Print out the entries from the line containing "purple diamond: moved" through the last line, exactly, and print nothing else. Pictures are not copied.

Records drawn from a dataset:
^^^^

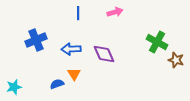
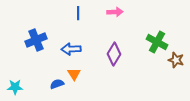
pink arrow: rotated 14 degrees clockwise
purple diamond: moved 10 px right; rotated 55 degrees clockwise
cyan star: moved 1 px right; rotated 14 degrees clockwise
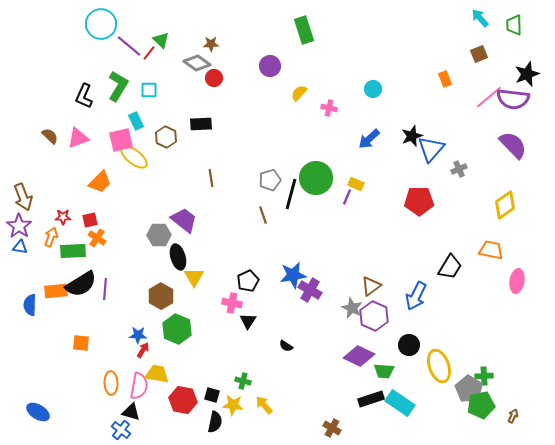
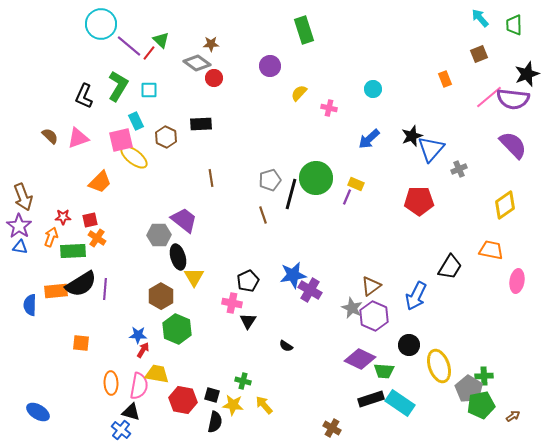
purple diamond at (359, 356): moved 1 px right, 3 px down
brown arrow at (513, 416): rotated 32 degrees clockwise
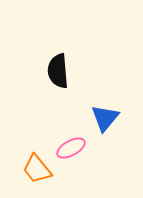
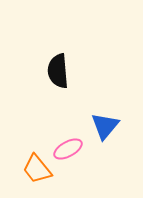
blue triangle: moved 8 px down
pink ellipse: moved 3 px left, 1 px down
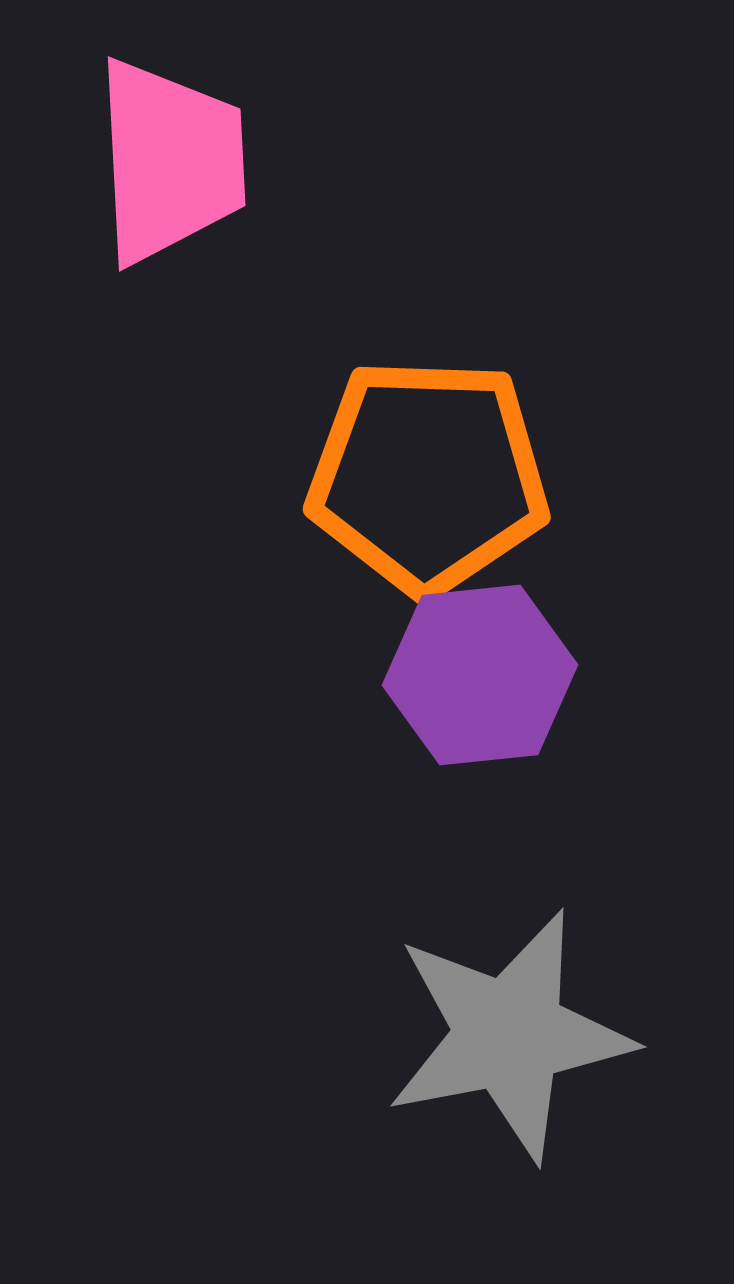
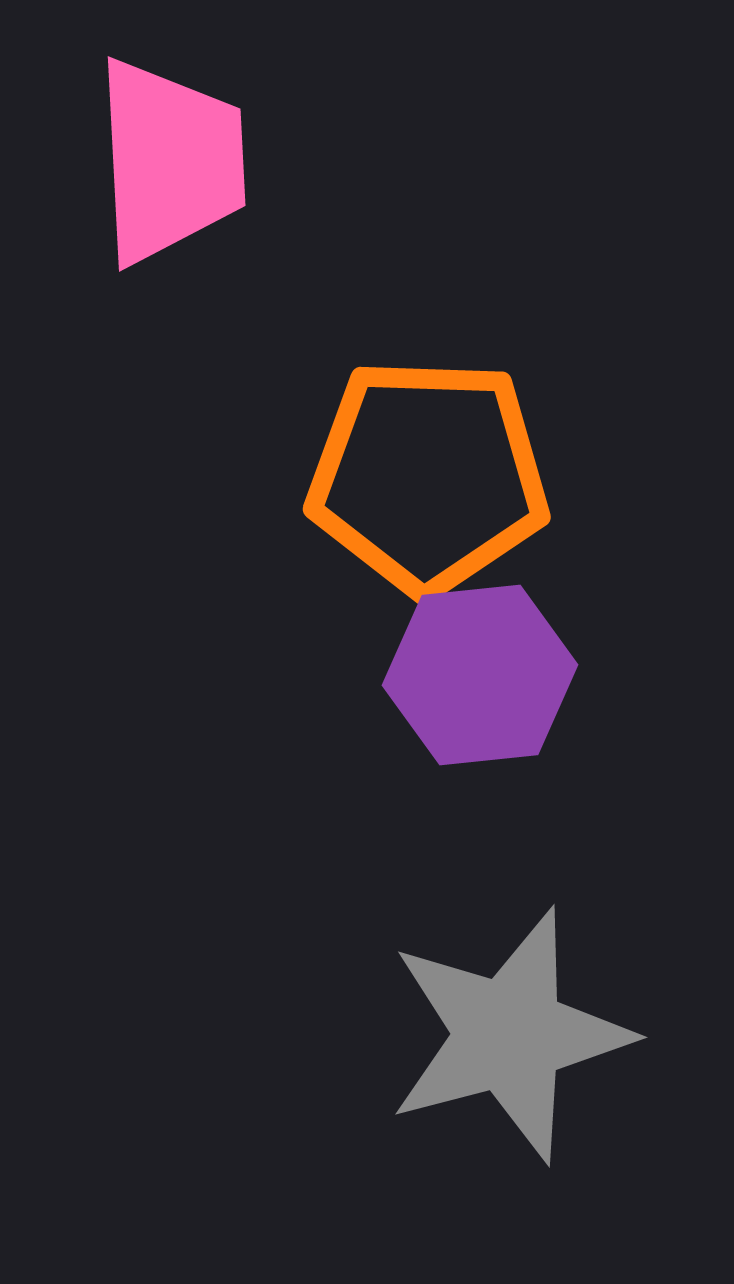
gray star: rotated 4 degrees counterclockwise
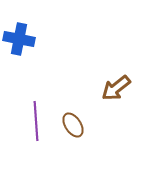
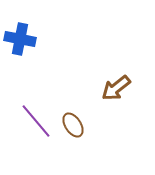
blue cross: moved 1 px right
purple line: rotated 36 degrees counterclockwise
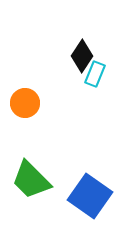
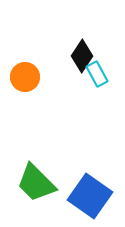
cyan rectangle: moved 2 px right; rotated 50 degrees counterclockwise
orange circle: moved 26 px up
green trapezoid: moved 5 px right, 3 px down
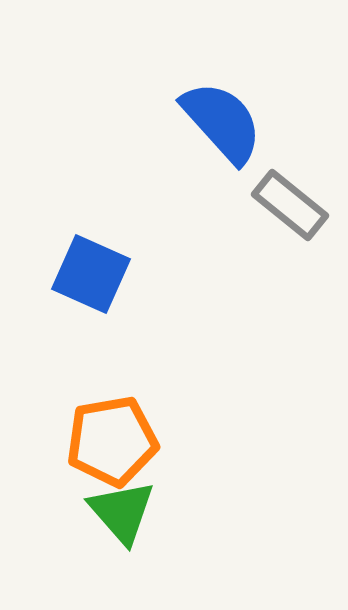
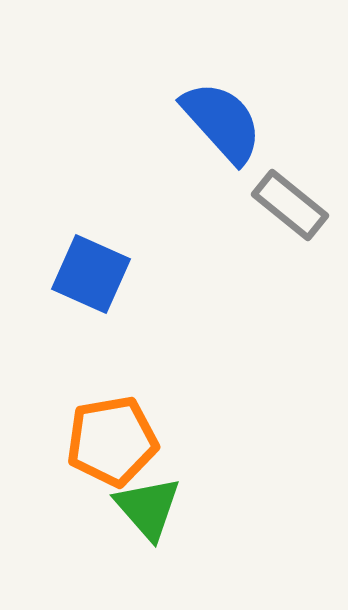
green triangle: moved 26 px right, 4 px up
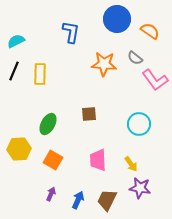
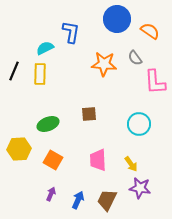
cyan semicircle: moved 29 px right, 7 px down
gray semicircle: rotated 14 degrees clockwise
pink L-shape: moved 2 px down; rotated 32 degrees clockwise
green ellipse: rotated 40 degrees clockwise
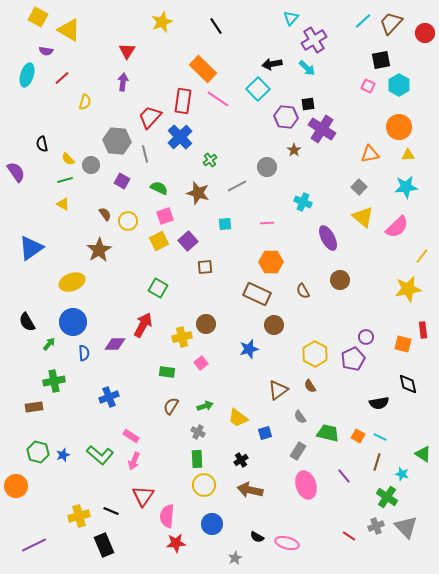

^^^^

| Response to the exercise |
purple diamond: moved 10 px right; rotated 55 degrees clockwise
cyan star: moved 1 px right; rotated 14 degrees clockwise
purple diamond at (359, 356): moved 1 px right, 3 px down
brown arrow at (513, 416): rotated 32 degrees clockwise
blue triangle: moved 8 px down
pink ellipse: moved 3 px left, 1 px down
gray star: rotated 4 degrees counterclockwise
blue cross: moved 1 px right
purple line: rotated 36 degrees counterclockwise
cyan rectangle: moved 2 px right; rotated 50 degrees counterclockwise
orange circle: moved 26 px up
green trapezoid: moved 5 px right, 3 px down
green triangle: moved 26 px right, 4 px up
cyan semicircle: moved 29 px right, 7 px down
gray semicircle: rotated 14 degrees clockwise
pink L-shape: moved 2 px down; rotated 32 degrees clockwise
green ellipse: rotated 40 degrees clockwise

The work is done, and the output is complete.